◆ EXERCISE: An exact copy of the listing is needed, with every line kept.

'''

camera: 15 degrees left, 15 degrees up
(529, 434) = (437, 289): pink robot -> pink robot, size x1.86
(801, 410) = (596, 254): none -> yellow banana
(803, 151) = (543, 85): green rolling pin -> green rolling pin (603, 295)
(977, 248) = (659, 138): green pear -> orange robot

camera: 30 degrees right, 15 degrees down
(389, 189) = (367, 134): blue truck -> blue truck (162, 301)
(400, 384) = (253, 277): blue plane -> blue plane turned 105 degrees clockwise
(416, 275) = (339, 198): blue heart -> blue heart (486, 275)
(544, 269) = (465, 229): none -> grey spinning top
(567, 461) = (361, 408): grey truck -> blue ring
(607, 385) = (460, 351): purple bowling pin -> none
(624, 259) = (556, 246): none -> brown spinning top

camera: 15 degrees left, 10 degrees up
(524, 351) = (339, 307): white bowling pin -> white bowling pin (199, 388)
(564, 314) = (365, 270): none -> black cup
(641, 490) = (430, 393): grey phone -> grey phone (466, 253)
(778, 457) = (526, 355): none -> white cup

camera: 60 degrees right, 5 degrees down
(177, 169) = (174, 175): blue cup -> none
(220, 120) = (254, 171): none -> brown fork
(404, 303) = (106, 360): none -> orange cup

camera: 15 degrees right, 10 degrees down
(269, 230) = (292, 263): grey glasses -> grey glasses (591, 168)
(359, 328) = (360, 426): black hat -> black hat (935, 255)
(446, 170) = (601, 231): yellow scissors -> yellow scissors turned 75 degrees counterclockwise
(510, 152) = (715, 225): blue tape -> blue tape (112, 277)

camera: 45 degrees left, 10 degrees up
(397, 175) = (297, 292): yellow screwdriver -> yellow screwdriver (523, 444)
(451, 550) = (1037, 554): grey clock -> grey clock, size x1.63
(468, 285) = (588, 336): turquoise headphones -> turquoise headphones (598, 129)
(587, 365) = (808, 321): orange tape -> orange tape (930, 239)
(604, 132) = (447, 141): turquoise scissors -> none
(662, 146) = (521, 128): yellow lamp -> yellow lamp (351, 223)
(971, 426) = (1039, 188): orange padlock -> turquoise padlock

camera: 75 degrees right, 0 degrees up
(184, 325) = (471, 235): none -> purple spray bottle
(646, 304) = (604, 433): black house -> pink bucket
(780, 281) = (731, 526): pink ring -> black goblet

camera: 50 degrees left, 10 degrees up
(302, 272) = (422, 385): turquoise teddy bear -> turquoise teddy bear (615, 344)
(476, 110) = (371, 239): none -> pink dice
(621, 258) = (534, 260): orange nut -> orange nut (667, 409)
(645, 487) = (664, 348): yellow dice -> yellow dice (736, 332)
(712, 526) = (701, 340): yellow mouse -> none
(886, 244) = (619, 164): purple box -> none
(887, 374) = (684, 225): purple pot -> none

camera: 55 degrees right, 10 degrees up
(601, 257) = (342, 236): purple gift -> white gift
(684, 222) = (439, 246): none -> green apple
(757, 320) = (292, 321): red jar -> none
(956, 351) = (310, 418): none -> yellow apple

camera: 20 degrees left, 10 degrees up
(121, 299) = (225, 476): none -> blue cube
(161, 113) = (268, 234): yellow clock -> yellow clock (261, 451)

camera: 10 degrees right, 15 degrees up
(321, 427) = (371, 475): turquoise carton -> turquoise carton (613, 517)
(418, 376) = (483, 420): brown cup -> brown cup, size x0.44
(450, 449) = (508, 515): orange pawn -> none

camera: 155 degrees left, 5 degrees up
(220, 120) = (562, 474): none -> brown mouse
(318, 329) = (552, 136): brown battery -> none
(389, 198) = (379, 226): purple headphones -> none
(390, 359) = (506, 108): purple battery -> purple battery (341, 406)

'''

◆ RESPONSE TO THIS TASK:
camera: 15 degrees left, 15 degrees up
(529, 434) = (437, 289): pink robot -> pink robot, size x1.86
(801, 410) = (596, 254): none -> yellow banana
(803, 151) = (543, 85): green rolling pin -> green rolling pin (603, 295)
(977, 248) = (659, 138): green pear -> orange robot

camera: 30 degrees right, 15 degrees down
(389, 189) = (367, 134): blue truck -> blue truck (162, 301)
(400, 384) = (253, 277): blue plane -> blue plane turned 105 degrees clockwise
(416, 275) = (339, 198): blue heart -> blue heart (486, 275)
(544, 269) = (465, 229): none -> grey spinning top
(567, 461) = (361, 408): grey truck -> blue ring
(607, 385) = (460, 351): purple bowling pin -> none
(624, 259) = (556, 246): none -> brown spinning top

camera: 15 degrees left, 10 degrees up
(524, 351) = (339, 307): white bowling pin -> white bowling pin (199, 388)
(564, 314) = (365, 270): none -> black cup
(641, 490) = (430, 393): grey phone -> grey phone (466, 253)
(778, 457) = (526, 355): none -> white cup

camera: 60 degrees right, 5 degrees down
(177, 169) = (174, 175): blue cup -> none
(220, 120) = (254, 171): none -> brown fork
(404, 303) = (106, 360): none -> orange cup

camera: 15 degrees right, 10 degrees down
(269, 230) = (292, 263): grey glasses -> grey glasses (591, 168)
(359, 328) = (360, 426): black hat -> black hat (935, 255)
(446, 170) = (601, 231): yellow scissors -> yellow scissors turned 75 degrees counterclockwise
(510, 152) = (715, 225): blue tape -> blue tape (112, 277)

camera: 45 degrees left, 10 degrees up
(397, 175) = (297, 292): yellow screwdriver -> yellow screwdriver (523, 444)
(451, 550) = (1037, 554): grey clock -> grey clock, size x1.63
(468, 285) = (588, 336): turquoise headphones -> turquoise headphones (598, 129)
(587, 365) = (808, 321): orange tape -> orange tape (930, 239)
(604, 132) = (447, 141): turquoise scissors -> none
(662, 146) = (521, 128): yellow lamp -> yellow lamp (351, 223)
(971, 426) = (1039, 188): orange padlock -> turquoise padlock

camera: 75 degrees right, 0 degrees up
(184, 325) = (471, 235): none -> purple spray bottle
(646, 304) = (604, 433): black house -> pink bucket
(780, 281) = (731, 526): pink ring -> black goblet

camera: 50 degrees left, 10 degrees up
(302, 272) = (422, 385): turquoise teddy bear -> turquoise teddy bear (615, 344)
(476, 110) = (371, 239): none -> pink dice
(621, 258) = (534, 260): orange nut -> orange nut (667, 409)
(645, 487) = (664, 348): yellow dice -> yellow dice (736, 332)
(712, 526) = (701, 340): yellow mouse -> none
(886, 244) = (619, 164): purple box -> none
(887, 374) = (684, 225): purple pot -> none

camera: 55 degrees right, 10 degrees up
(601, 257) = (342, 236): purple gift -> white gift
(684, 222) = (439, 246): none -> green apple
(757, 320) = (292, 321): red jar -> none
(956, 351) = (310, 418): none -> yellow apple

camera: 20 degrees left, 10 degrees up
(121, 299) = (225, 476): none -> blue cube
(161, 113) = (268, 234): yellow clock -> yellow clock (261, 451)

camera: 10 degrees right, 15 degrees up
(321, 427) = (371, 475): turquoise carton -> turquoise carton (613, 517)
(418, 376) = (483, 420): brown cup -> brown cup, size x0.44
(450, 449) = (508, 515): orange pawn -> none

camera: 155 degrees left, 5 degrees up
(220, 120) = (562, 474): none -> brown mouse
(318, 329) = (552, 136): brown battery -> none
(389, 198) = (379, 226): purple headphones -> none
(390, 359) = (506, 108): purple battery -> purple battery (341, 406)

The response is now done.